◆ WHAT THE TASK REQUIRES:
The full listing, word for word and free of images, is the expected result.

◆ DATA BELOW:
++++++++++

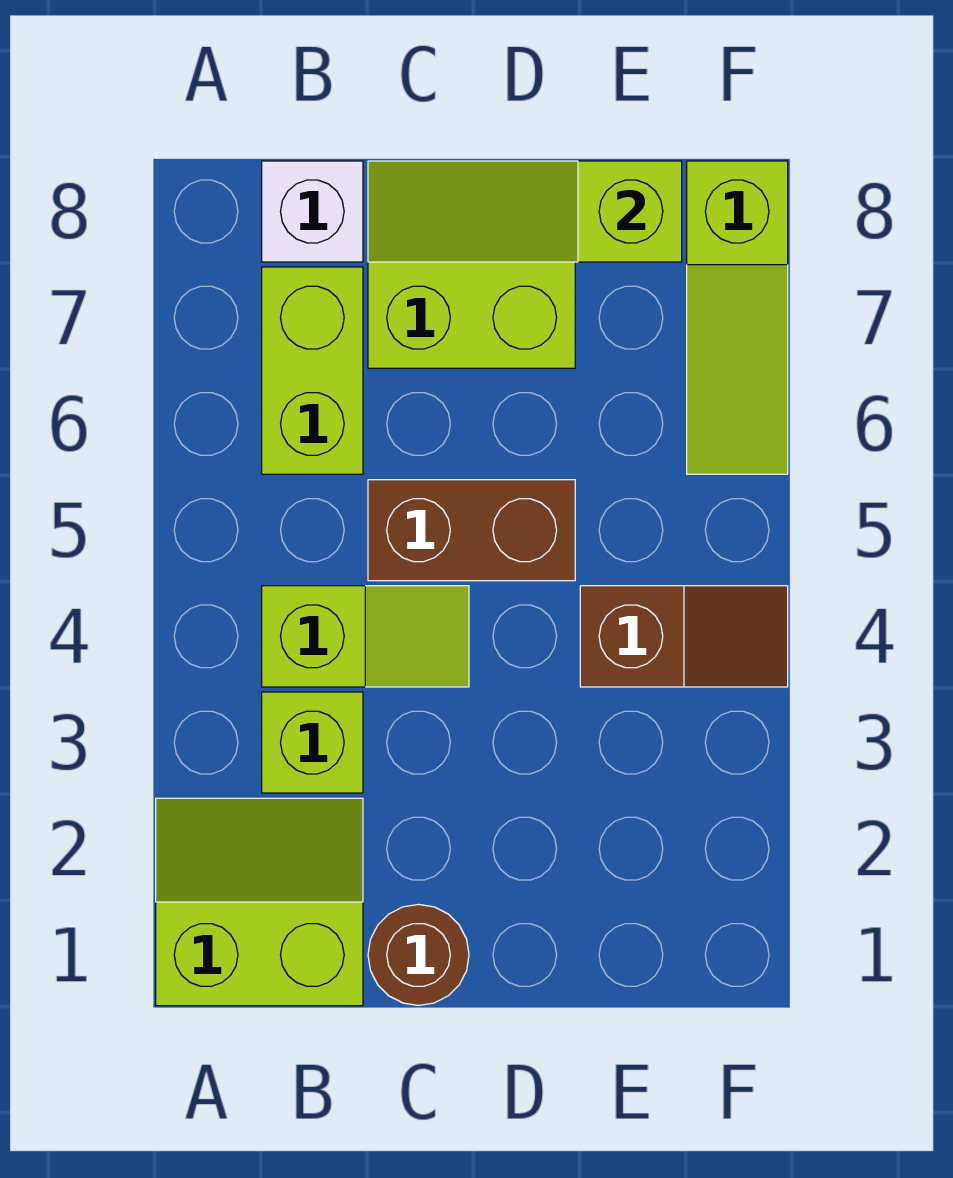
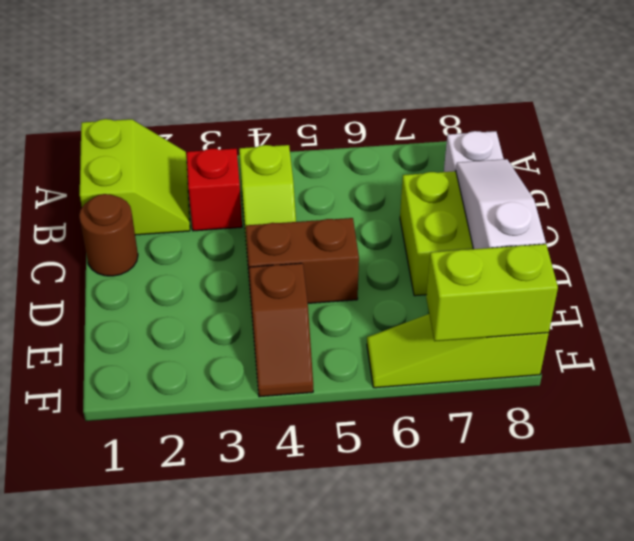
lime brick B3 level 1 -> red brick B3 level 1
lime brick B6:B7 level 1 -> lime brick F7:F8 level 2
brown brick C5:D5 level 1 -> brown brick D4:D5 level 1
lime slope C8:E8 level 2 top E -> white slope C8:E8 level 2 top E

++++++++++

◆ TASK OUTPUT:
lime brick B3 level 1 -> red brick B3 level 1
lime brick B6:B7 level 1 -> lime brick F7:F8 level 2
brown brick C5:D5 level 1 -> brown brick D4:D5 level 1
lime slope C8:E8 level 2 top E -> white slope C8:E8 level 2 top E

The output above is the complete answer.